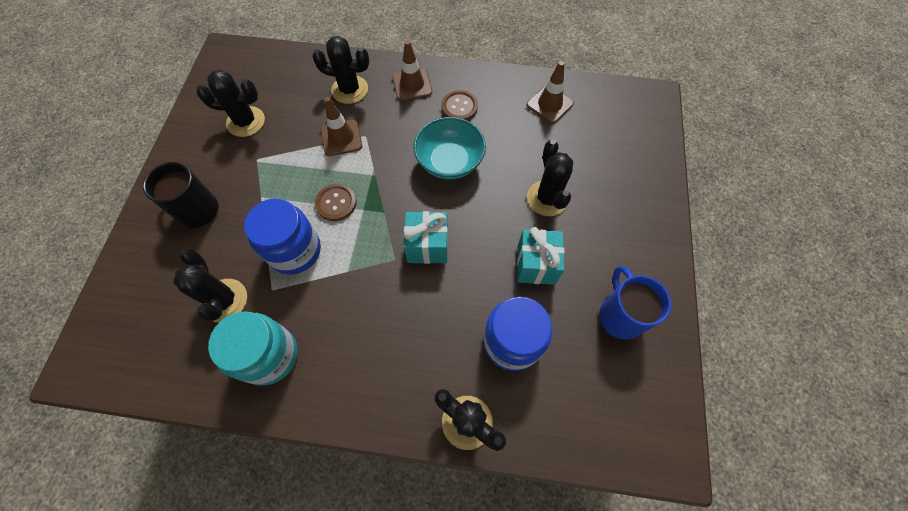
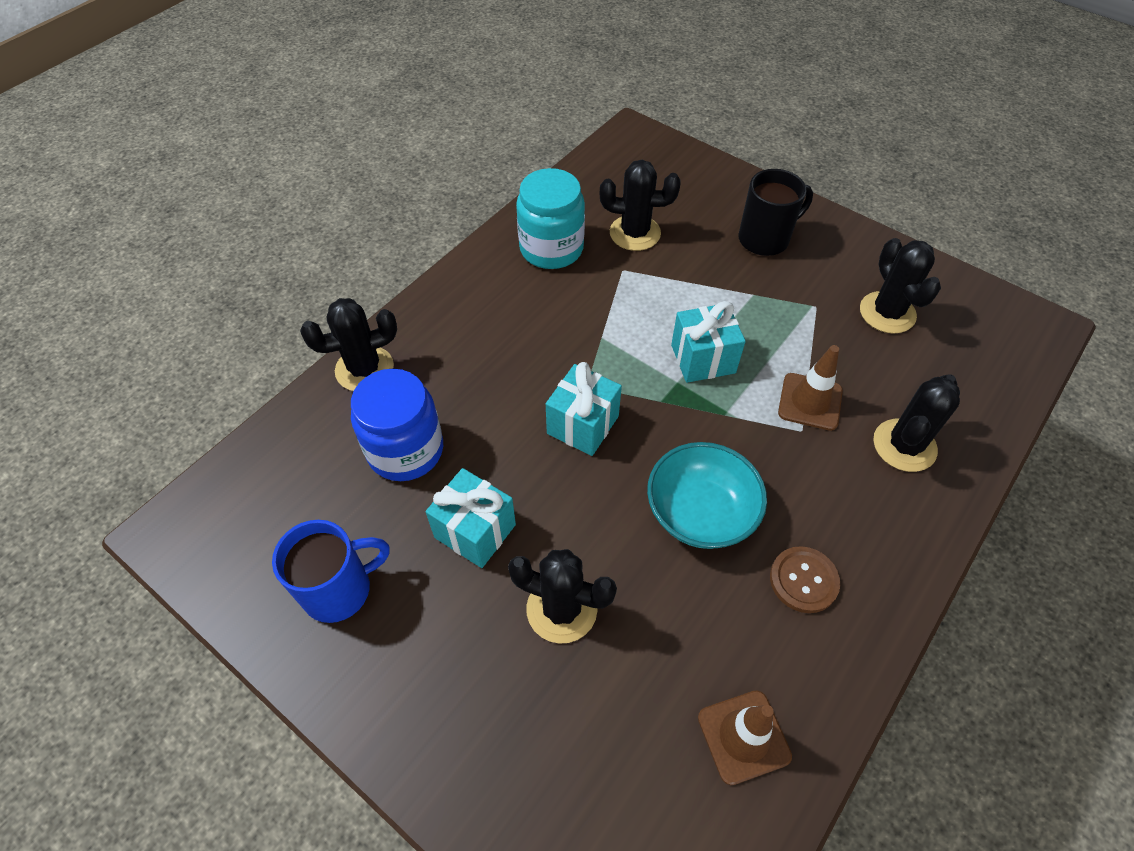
camera: 120 degrees right, 10 degrees down
(246, 122) = (887, 313): black cactus -> black cactus turned 45 degrees counterclockwise
(295, 251) = (658, 301): blue jar -> none
(336, 203) = (703, 359): brown button -> turquoise gift
(412, 85) = (882, 533): brown traffic cone -> none
(620, 315) = (339, 589): blue mug -> blue mug turned 45 degrees counterclockwise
***
Transcribe the full listing exactly, but keep every image out of it.

Solved problem =
camera: 120 degrees right, 10 degrees down
(246, 122) = (887, 313): black cactus -> black cactus turned 45 degrees counterclockwise
(295, 251) = (658, 301): blue jar -> none
(336, 203) = (703, 359): brown button -> turquoise gift
(412, 85) = (882, 533): brown traffic cone -> none
(620, 315) = (339, 589): blue mug -> blue mug turned 45 degrees counterclockwise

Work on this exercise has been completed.